__MATERIAL PROVIDED__
|---|

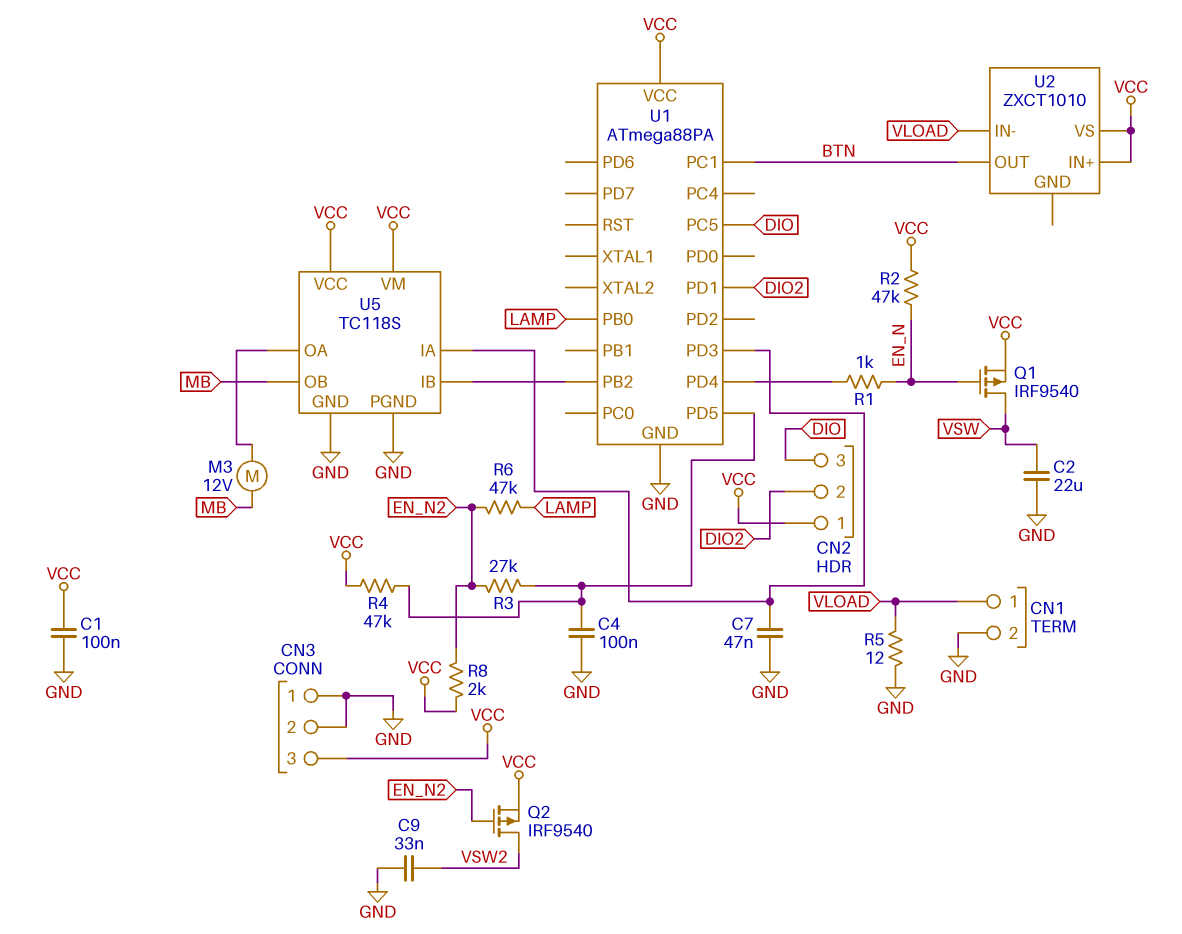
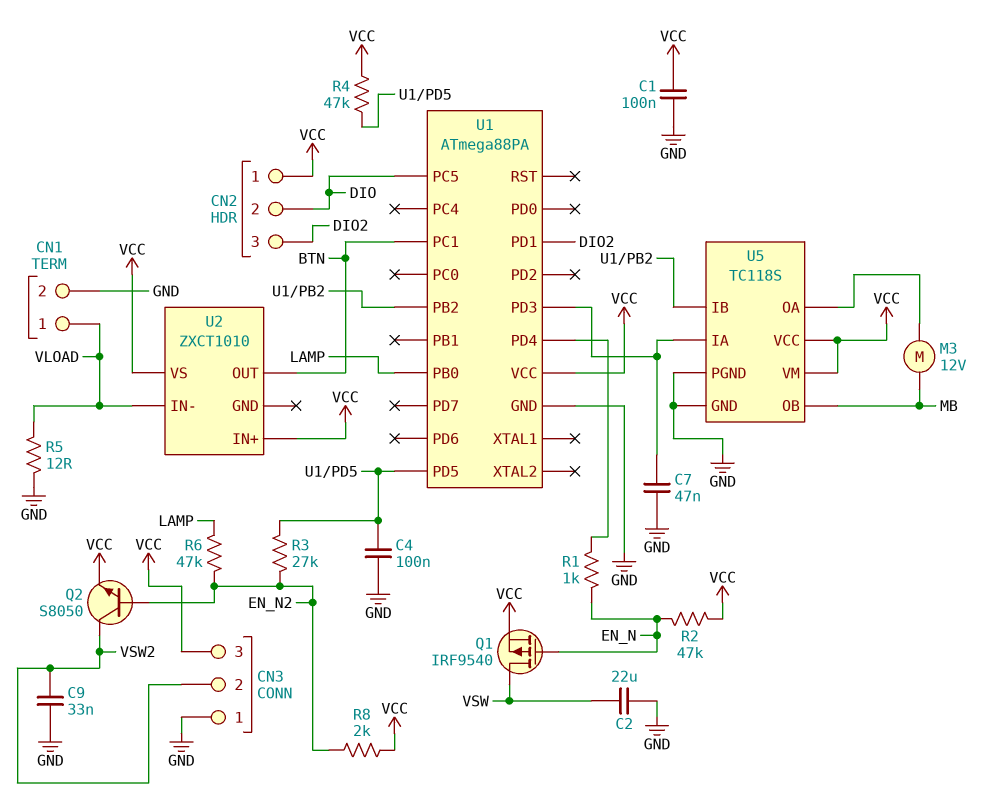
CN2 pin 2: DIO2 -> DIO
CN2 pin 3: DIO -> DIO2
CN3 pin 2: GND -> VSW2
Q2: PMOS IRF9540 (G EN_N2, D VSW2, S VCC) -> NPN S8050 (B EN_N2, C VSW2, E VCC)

|---|

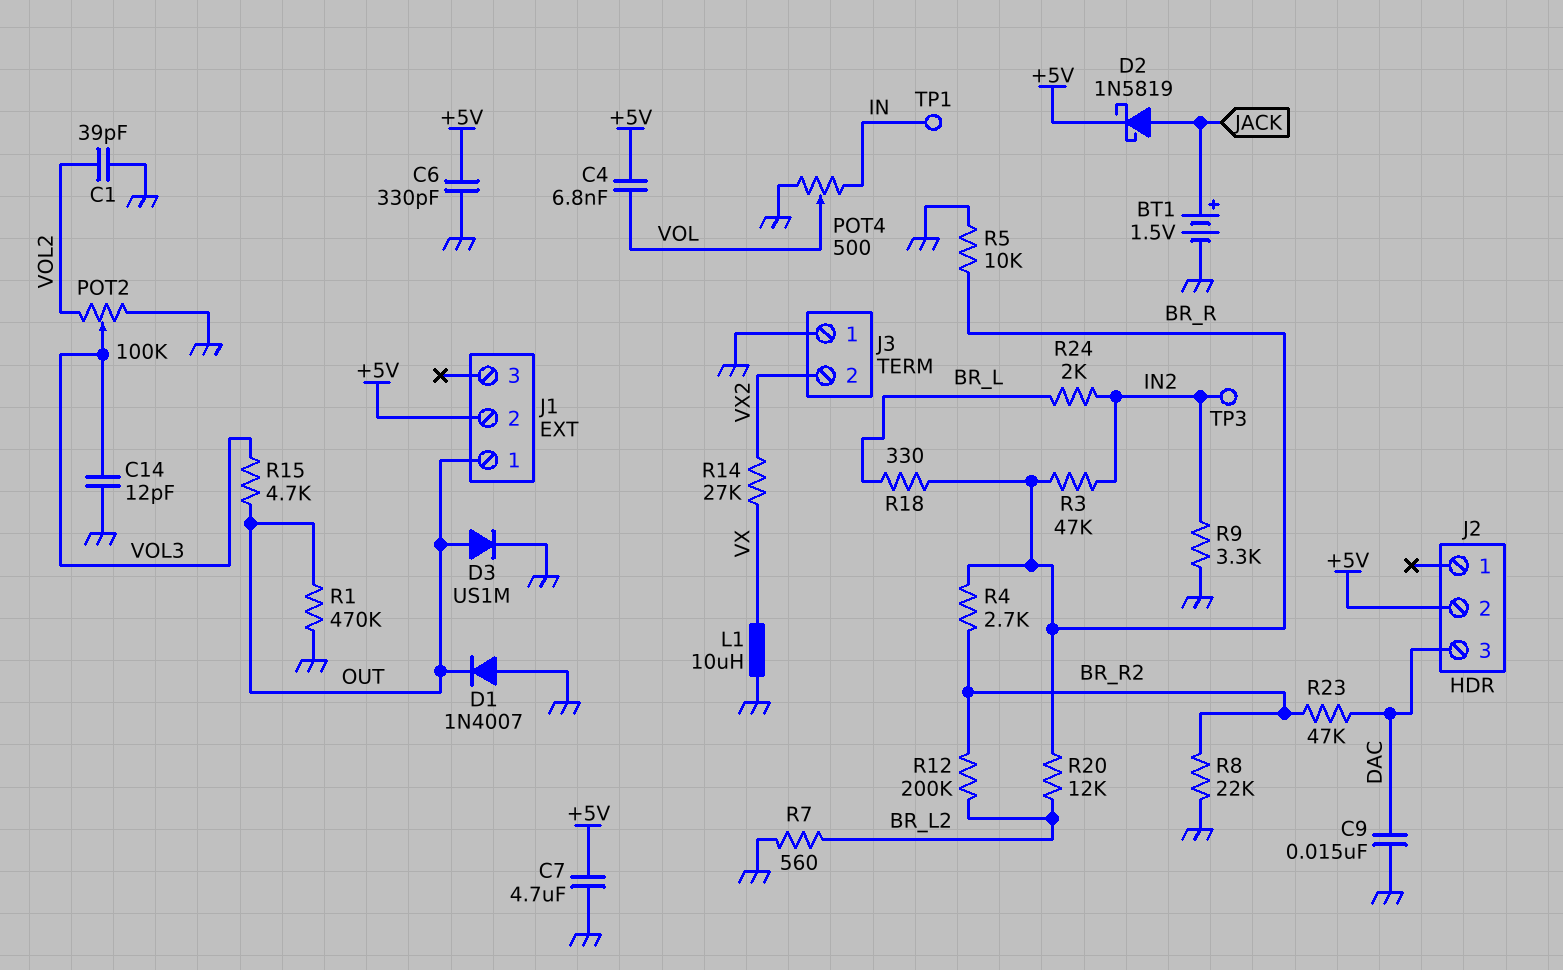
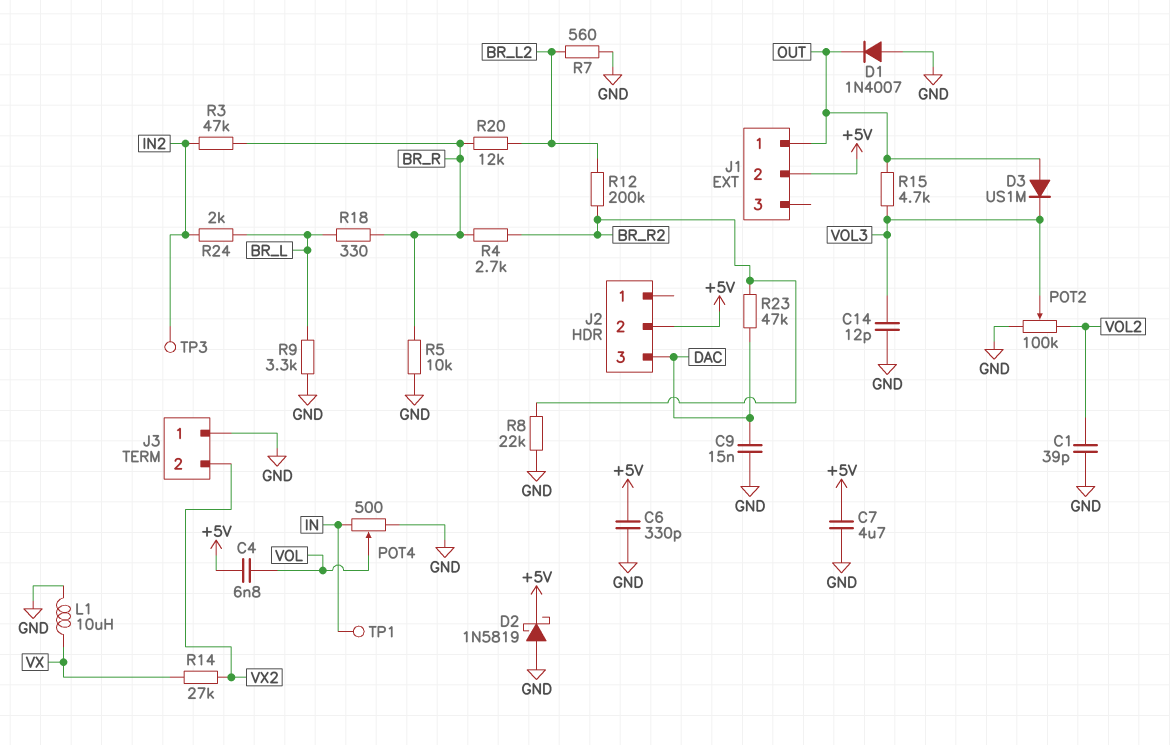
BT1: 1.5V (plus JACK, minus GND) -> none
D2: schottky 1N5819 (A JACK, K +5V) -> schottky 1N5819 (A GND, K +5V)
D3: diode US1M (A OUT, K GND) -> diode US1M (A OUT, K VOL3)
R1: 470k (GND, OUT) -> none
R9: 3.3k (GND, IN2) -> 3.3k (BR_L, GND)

|---|

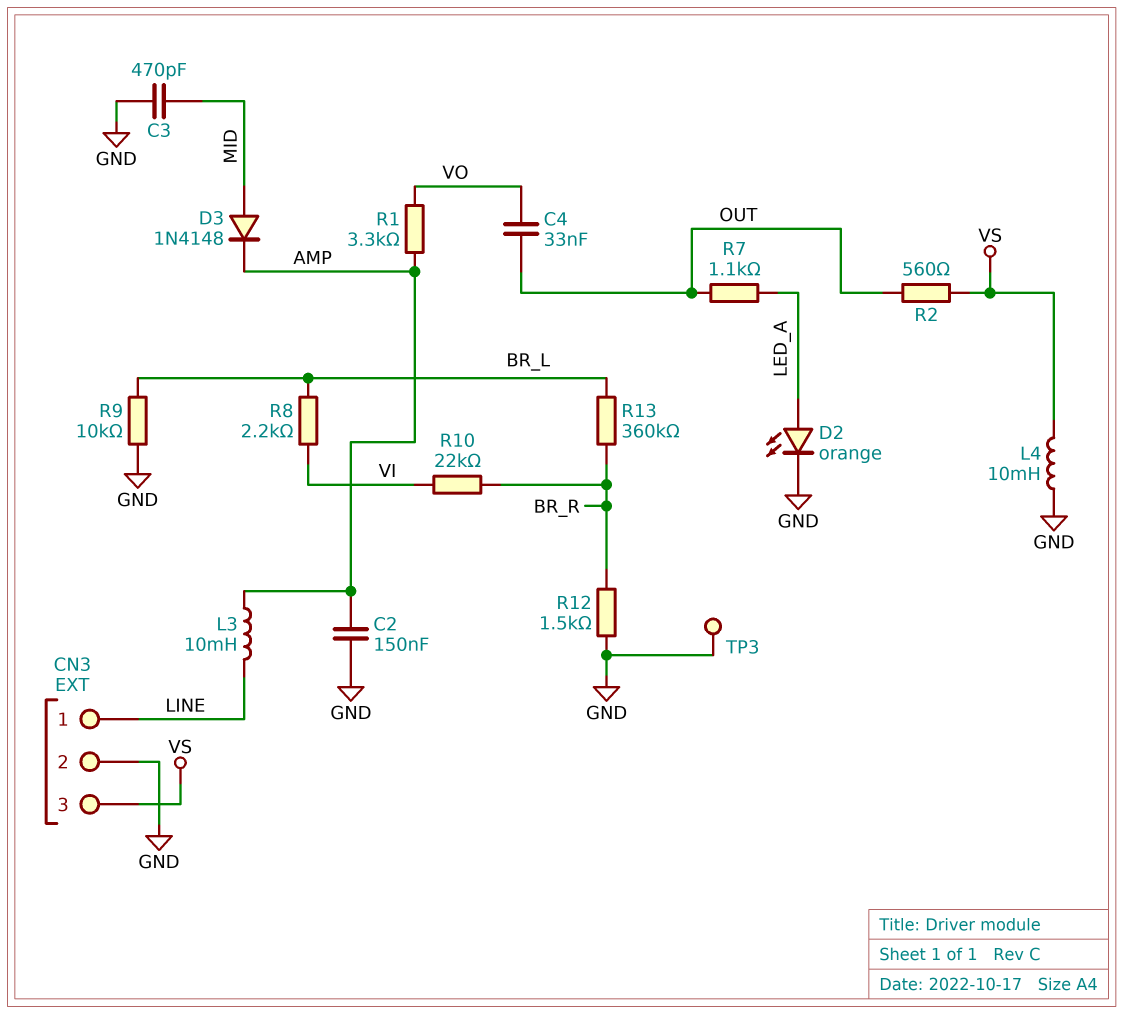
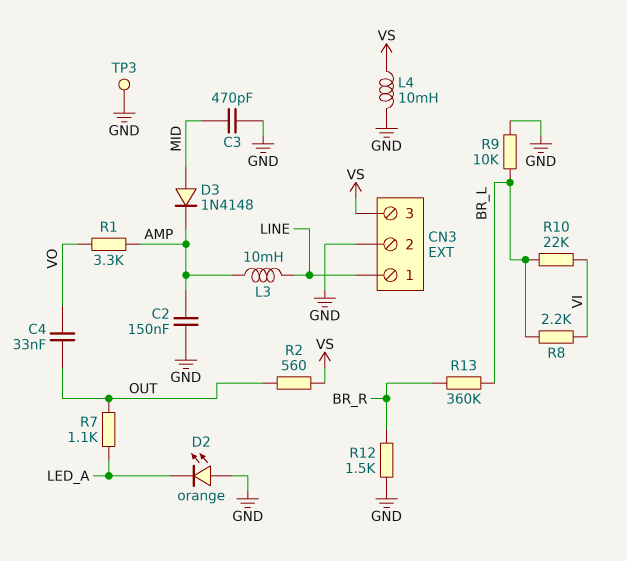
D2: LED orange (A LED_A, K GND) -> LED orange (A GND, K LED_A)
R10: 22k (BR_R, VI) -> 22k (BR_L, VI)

|---|

Restate word for word the entries above, starting at the line with "CN2 pin 3: DIO -> DIO2" and ending at the line with "Q2: PMOS IRF9540", inclusive, and no others.

__SOLUTION FOR THIS TASK__
CN2 pin 3: DIO -> DIO2
CN3 pin 2: GND -> VSW2
Q2: PMOS IRF9540 (G EN_N2, D VSW2, S VCC) -> NPN S8050 (B EN_N2, C VSW2, E VCC)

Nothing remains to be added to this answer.